== GIVEN DATA ==
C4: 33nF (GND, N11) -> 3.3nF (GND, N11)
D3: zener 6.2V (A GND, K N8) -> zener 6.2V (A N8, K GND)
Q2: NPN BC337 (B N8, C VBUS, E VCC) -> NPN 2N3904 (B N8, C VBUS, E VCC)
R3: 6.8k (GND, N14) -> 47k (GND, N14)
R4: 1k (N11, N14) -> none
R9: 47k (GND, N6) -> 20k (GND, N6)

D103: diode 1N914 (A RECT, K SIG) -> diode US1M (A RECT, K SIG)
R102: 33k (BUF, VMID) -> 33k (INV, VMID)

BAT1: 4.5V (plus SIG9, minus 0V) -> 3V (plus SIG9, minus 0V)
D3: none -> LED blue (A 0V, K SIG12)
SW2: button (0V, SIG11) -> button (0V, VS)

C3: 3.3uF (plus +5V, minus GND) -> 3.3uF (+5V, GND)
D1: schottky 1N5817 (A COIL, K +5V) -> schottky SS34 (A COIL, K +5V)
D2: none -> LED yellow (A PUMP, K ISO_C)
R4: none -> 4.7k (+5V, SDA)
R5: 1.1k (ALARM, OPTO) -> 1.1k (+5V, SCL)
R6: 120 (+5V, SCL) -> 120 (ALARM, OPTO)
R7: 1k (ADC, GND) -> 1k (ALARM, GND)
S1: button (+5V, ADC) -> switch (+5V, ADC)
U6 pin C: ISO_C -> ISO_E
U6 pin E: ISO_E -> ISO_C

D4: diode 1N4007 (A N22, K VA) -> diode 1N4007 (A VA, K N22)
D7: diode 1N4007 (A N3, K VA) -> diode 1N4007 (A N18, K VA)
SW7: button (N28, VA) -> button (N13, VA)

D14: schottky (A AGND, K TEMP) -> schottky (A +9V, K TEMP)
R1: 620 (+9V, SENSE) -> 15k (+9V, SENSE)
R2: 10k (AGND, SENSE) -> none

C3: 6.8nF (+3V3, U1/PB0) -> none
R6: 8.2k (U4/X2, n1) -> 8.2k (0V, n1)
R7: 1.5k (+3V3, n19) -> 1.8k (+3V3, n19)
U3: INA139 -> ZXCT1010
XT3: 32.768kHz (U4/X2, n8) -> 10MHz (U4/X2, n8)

== EXERCISE REQUIREMENTS ==
Your answer should be every line from the material above in which the word "AGND" appears.

== RESPONSE ==
D14: schottky (A AGND, K TEMP) -> schottky (A +9V, K TEMP)
R2: 10k (AGND, SENSE) -> none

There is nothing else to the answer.